Update the records starting at the line containing "Smoke [202, 58]" and ending at the line containing "SP Durgesh [418, 438]" by replacing "ACP" with "DCP", leaving everything else unchanged. Return only those lines.

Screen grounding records
::::

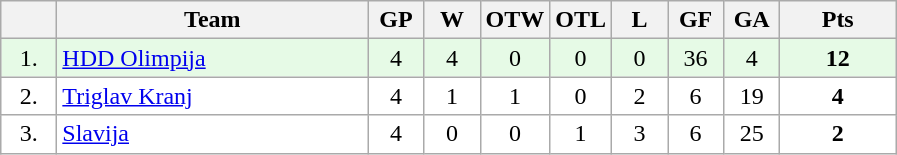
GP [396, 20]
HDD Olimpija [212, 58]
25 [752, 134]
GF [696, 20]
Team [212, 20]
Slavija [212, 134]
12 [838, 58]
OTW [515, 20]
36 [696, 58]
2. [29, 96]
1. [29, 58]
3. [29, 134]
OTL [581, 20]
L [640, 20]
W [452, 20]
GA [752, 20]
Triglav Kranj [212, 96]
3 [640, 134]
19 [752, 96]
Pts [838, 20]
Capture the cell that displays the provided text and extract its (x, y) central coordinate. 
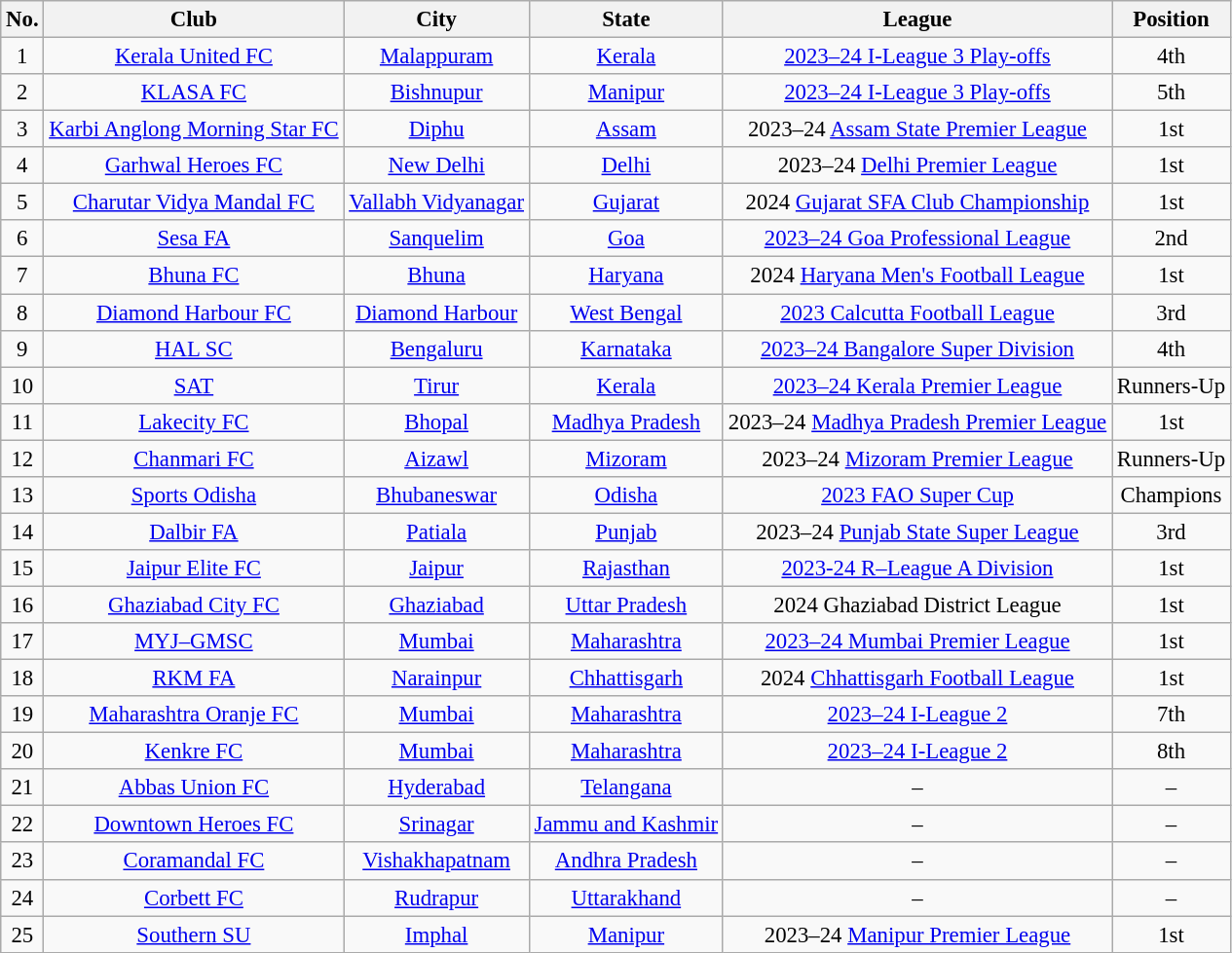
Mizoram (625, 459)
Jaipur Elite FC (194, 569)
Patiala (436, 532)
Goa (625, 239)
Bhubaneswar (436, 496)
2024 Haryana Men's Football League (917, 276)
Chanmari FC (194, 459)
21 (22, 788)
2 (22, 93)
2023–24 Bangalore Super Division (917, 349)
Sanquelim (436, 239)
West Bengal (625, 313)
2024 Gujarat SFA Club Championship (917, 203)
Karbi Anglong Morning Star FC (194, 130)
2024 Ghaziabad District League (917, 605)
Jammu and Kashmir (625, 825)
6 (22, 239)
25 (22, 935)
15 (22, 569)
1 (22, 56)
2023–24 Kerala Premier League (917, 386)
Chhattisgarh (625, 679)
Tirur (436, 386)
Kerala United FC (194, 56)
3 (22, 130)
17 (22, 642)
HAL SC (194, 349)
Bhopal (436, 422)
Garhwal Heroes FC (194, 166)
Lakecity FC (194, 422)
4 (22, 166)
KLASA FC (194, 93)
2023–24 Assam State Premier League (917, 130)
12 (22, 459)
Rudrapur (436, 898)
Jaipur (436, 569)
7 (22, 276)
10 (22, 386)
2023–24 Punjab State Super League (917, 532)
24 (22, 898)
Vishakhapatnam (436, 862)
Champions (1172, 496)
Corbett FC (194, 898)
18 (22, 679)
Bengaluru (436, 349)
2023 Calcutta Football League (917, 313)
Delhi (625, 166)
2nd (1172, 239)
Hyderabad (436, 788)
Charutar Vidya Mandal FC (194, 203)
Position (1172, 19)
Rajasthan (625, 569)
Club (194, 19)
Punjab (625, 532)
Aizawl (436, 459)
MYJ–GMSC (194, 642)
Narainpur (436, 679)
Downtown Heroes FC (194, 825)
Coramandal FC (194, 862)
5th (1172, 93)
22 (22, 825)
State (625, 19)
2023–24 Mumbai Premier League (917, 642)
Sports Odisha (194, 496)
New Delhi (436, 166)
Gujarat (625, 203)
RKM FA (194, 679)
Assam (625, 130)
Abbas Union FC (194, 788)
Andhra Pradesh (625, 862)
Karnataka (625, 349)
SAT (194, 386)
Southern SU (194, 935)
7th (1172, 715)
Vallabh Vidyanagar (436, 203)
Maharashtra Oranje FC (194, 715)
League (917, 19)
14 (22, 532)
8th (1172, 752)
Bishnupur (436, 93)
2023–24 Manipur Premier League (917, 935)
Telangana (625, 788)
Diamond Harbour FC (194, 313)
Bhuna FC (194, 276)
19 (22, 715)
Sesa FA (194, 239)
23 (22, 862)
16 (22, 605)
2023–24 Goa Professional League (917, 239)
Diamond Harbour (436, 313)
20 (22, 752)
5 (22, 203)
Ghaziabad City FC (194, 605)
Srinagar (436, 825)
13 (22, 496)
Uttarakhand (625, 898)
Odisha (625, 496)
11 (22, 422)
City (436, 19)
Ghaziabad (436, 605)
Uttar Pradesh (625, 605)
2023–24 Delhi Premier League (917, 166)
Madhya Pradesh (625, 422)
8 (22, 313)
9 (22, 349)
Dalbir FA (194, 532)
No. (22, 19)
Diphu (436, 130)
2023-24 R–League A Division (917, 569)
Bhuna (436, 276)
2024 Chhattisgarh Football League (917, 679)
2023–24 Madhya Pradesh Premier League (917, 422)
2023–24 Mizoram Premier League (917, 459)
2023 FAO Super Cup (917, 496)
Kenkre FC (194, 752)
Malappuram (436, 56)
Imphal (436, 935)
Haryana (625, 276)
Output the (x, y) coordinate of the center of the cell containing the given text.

::::

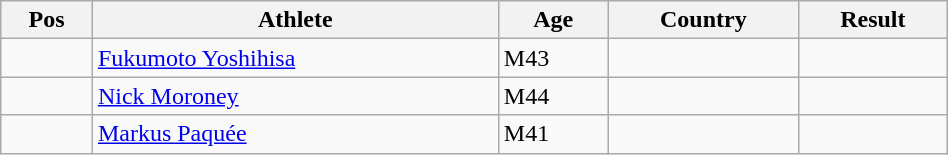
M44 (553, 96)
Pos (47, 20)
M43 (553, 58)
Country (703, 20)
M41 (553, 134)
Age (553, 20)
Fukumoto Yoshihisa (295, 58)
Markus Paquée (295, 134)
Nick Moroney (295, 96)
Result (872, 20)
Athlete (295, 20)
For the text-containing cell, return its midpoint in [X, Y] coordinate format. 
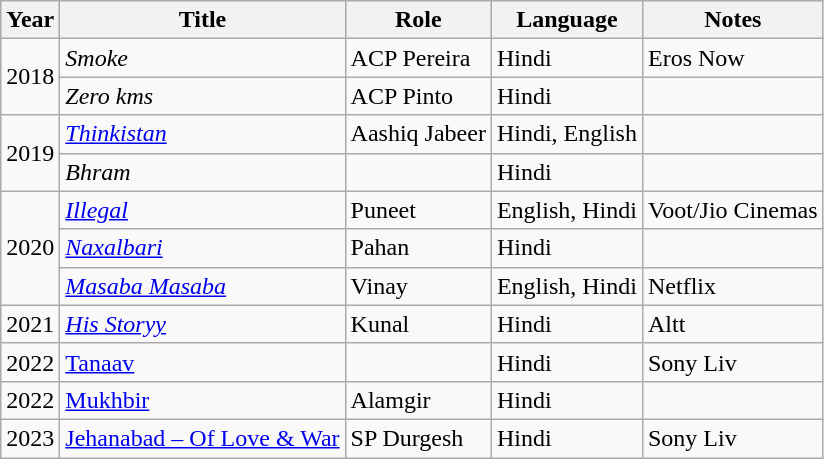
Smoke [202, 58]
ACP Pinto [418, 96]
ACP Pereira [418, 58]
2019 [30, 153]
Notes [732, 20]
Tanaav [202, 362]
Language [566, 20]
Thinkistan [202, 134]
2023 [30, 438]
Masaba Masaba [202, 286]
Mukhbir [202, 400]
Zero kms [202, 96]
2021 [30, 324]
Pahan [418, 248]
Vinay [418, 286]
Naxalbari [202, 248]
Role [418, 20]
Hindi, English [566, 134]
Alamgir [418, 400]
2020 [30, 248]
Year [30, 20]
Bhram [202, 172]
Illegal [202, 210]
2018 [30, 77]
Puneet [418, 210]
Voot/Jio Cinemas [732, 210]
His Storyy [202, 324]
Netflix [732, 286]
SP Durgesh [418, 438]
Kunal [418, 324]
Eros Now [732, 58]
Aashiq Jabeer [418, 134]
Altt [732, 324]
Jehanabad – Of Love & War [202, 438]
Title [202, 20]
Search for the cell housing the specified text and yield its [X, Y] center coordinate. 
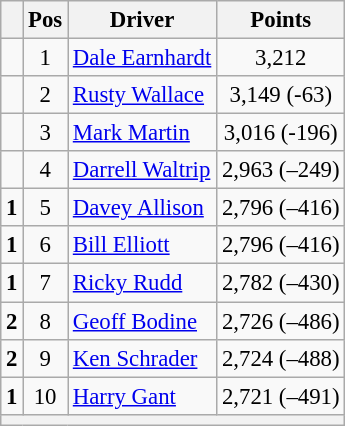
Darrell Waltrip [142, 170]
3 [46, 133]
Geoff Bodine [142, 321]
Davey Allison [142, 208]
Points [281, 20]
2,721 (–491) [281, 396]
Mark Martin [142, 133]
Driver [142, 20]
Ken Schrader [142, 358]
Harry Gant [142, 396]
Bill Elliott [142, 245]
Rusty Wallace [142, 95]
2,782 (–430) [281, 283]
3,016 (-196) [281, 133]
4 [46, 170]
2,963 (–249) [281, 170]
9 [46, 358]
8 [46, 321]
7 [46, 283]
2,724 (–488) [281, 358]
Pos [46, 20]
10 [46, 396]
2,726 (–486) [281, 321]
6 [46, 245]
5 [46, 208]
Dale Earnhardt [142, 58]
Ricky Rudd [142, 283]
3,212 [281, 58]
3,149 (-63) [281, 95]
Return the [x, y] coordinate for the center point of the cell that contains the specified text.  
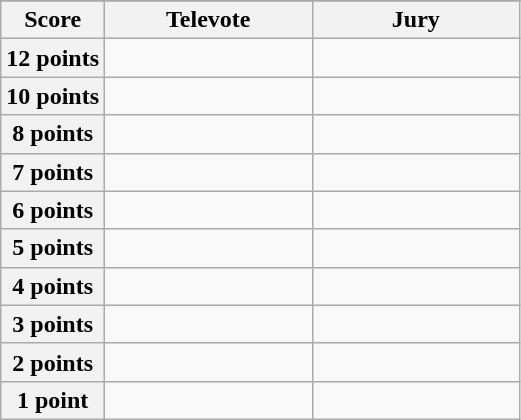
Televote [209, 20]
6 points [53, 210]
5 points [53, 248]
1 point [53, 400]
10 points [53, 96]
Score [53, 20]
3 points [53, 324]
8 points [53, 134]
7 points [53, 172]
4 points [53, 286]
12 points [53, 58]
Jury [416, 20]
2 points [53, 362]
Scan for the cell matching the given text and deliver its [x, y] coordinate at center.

::::

Exercise output >>
Smoke [202, 58]
DCP Pinto [418, 96]
DCP Pereira [418, 58]
2019 [30, 153]
Notes [732, 20]
Tanaav [202, 362]
Language [566, 20]
Thinkistan [202, 134]
2023 [30, 438]
Masaba Masaba [202, 286]
Mukhbir [202, 400]
Zero kms [202, 96]
2021 [30, 324]
Pahan [418, 248]
Vinay [418, 286]
Naxalbari [202, 248]
Role [418, 20]
Hindi, English [566, 134]
Alamgir [418, 400]
2020 [30, 248]
Year [30, 20]
Bhram [202, 172]
Illegal [202, 210]
2018 [30, 77]
Puneet [418, 210]
Voot/Jio Cinemas [732, 210]
His Storyy [202, 324]
Netflix [732, 286]
SP Durgesh [418, 438]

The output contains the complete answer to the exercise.